### [TASK ITEM]
Transcribe all of the entries below exactly. Leave out the pictures.

Change listing data:

_ _ _ _ _

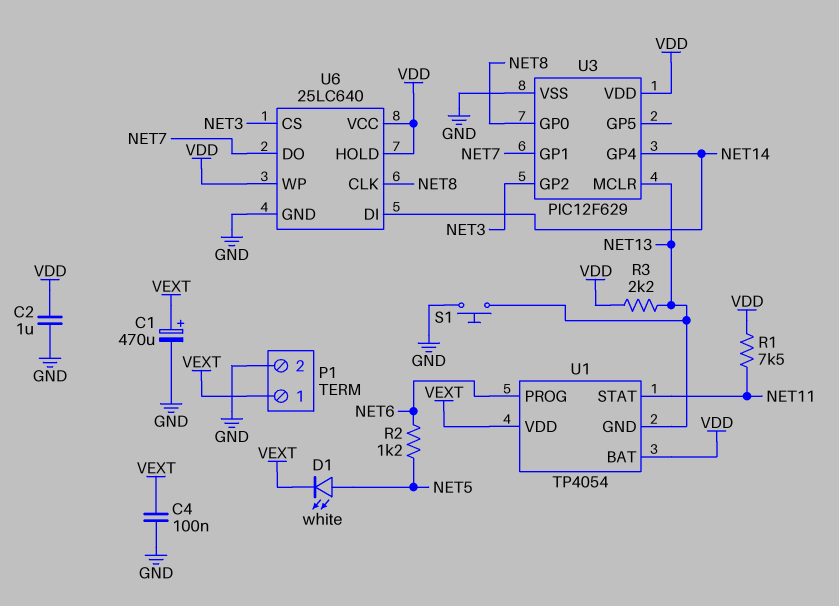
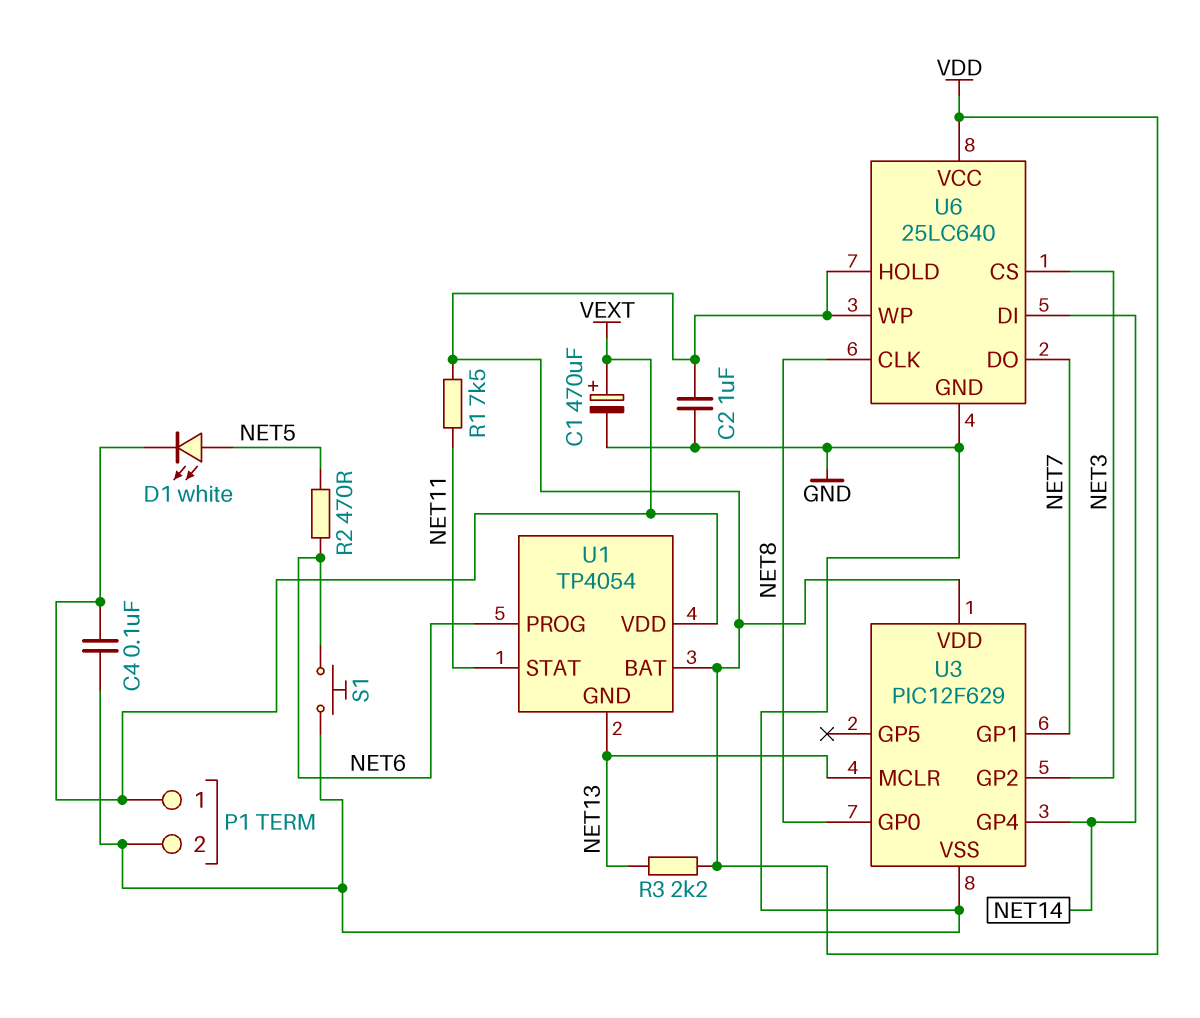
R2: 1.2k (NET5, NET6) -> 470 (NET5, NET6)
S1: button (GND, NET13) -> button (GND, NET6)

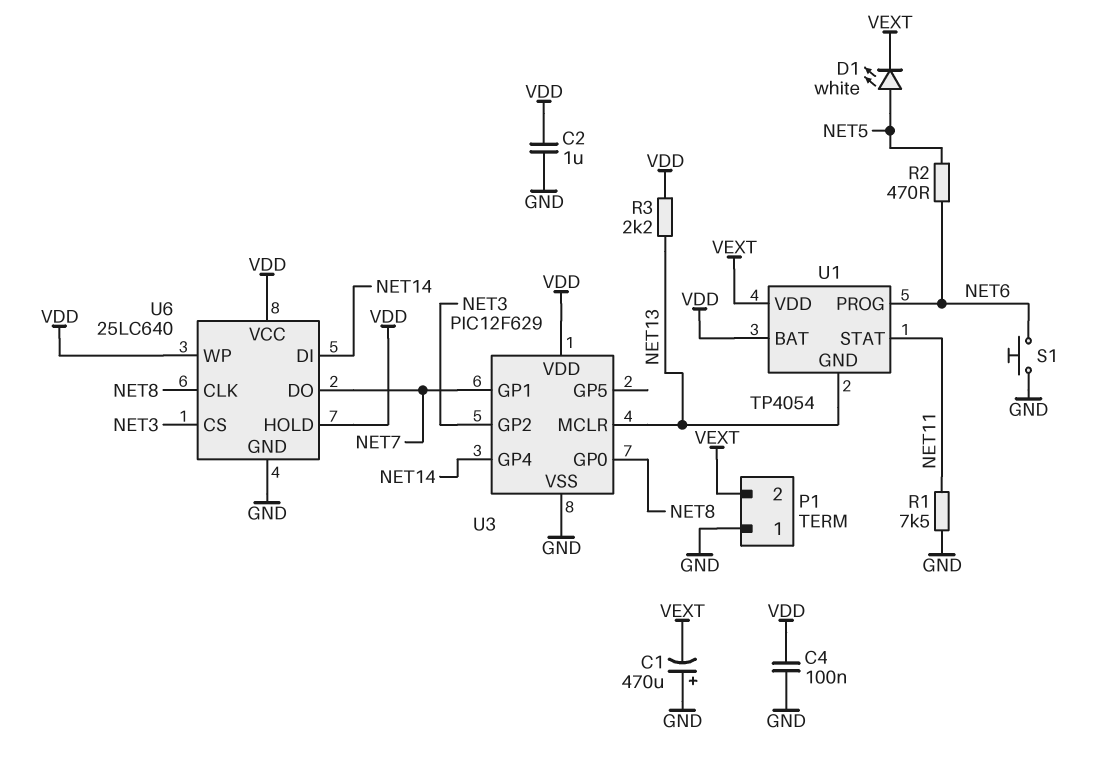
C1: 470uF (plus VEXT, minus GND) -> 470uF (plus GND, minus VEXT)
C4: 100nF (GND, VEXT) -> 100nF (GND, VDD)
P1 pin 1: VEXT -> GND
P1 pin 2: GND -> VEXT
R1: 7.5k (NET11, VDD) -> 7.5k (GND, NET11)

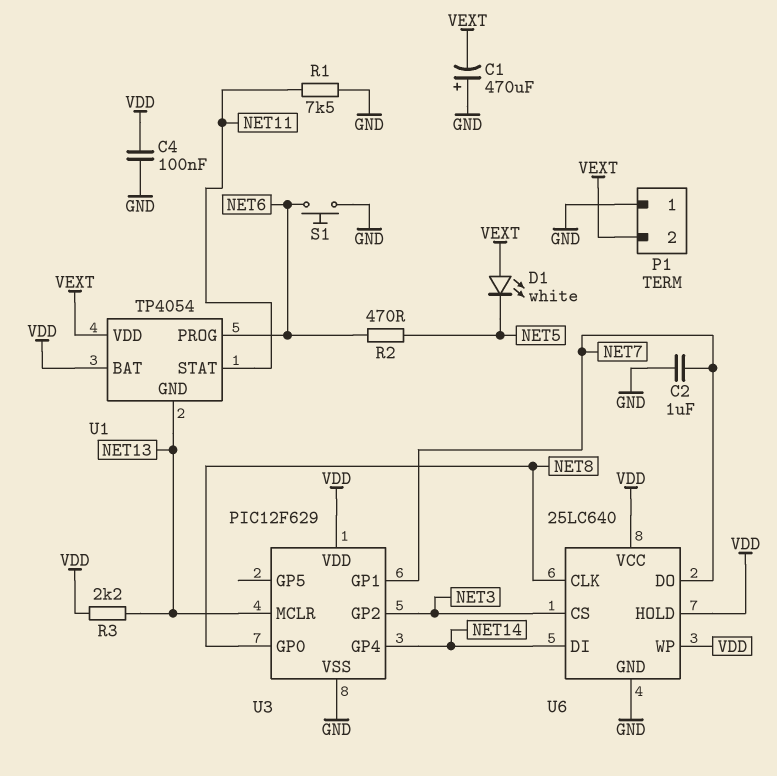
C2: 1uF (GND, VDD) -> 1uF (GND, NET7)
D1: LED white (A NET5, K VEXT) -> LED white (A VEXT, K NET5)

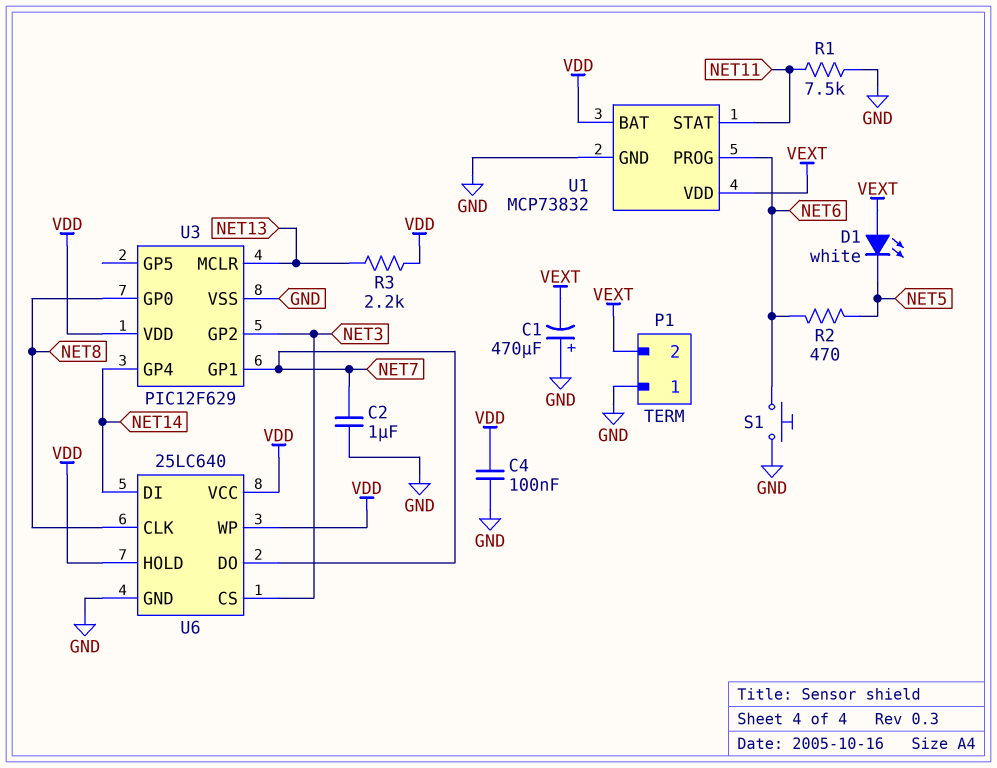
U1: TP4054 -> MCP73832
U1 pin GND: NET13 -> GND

_ _ _ _ _

### [TASK OUTPUT]
R2: 1.2k (NET5, NET6) -> 470 (NET5, NET6)
S1: button (GND, NET13) -> button (GND, NET6)

C1: 470uF (plus VEXT, minus GND) -> 470uF (plus GND, minus VEXT)
C4: 100nF (GND, VEXT) -> 100nF (GND, VDD)
P1 pin 1: VEXT -> GND
P1 pin 2: GND -> VEXT
R1: 7.5k (NET11, VDD) -> 7.5k (GND, NET11)

C2: 1uF (GND, VDD) -> 1uF (GND, NET7)
D1: LED white (A NET5, K VEXT) -> LED white (A VEXT, K NET5)

U1: TP4054 -> MCP73832
U1 pin GND: NET13 -> GND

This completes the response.